Segment Start: Records for this exercise
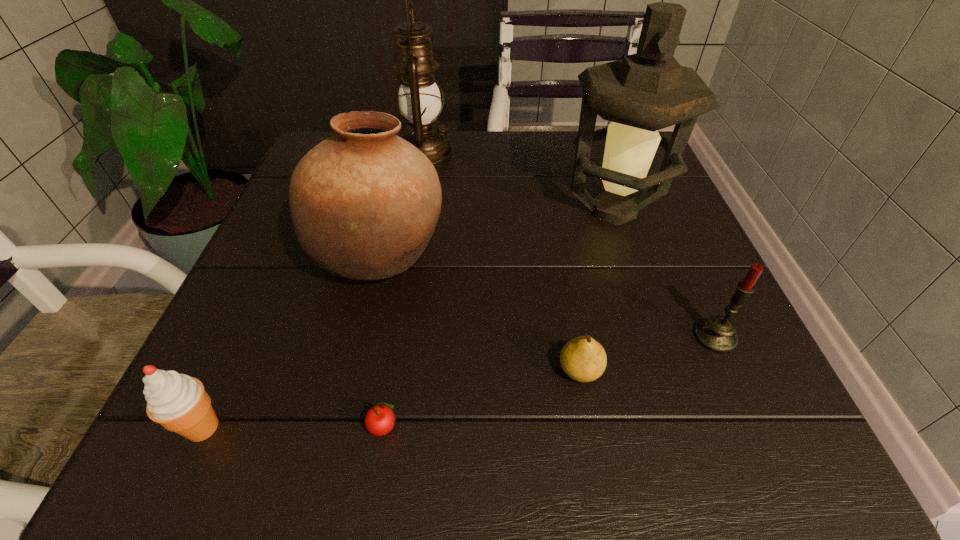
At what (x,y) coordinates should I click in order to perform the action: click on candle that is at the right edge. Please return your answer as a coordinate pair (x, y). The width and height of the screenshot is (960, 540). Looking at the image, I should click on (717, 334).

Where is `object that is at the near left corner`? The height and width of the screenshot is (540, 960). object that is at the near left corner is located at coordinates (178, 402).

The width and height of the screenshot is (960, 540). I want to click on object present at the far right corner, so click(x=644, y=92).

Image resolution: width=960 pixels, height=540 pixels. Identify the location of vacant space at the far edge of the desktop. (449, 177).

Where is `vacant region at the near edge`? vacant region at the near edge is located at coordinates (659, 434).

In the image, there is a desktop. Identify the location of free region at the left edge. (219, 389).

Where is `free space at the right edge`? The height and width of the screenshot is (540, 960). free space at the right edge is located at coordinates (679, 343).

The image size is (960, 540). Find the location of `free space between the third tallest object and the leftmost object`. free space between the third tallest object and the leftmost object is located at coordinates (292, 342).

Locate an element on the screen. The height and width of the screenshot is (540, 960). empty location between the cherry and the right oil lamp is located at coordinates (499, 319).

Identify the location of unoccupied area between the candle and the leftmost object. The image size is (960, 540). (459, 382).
Segment End: Records for this exercise
Segment Start: Records for this exercise
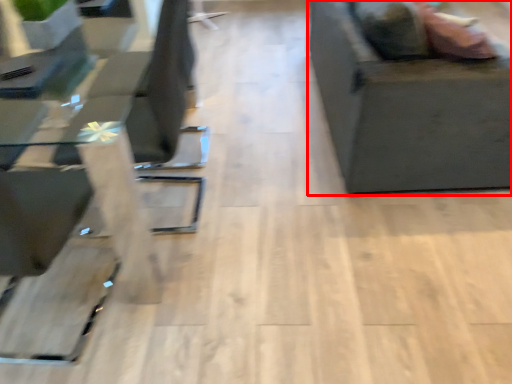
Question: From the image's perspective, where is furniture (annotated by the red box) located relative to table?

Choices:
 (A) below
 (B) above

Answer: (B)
Segment End: Records for this exercise
--- What needs to be done ---
Copy the records above, from the line with "coordinates (679, 343)." up to and including the line with "The image size is (960, 540). Find".

--- Completed task ---
Where is `free space at the right edge`? The height and width of the screenshot is (540, 960). free space at the right edge is located at coordinates (679, 343).

The image size is (960, 540). Find the location of `free space between the third tallest object and the leftmost object`. free space between the third tallest object and the leftmost object is located at coordinates (292, 342).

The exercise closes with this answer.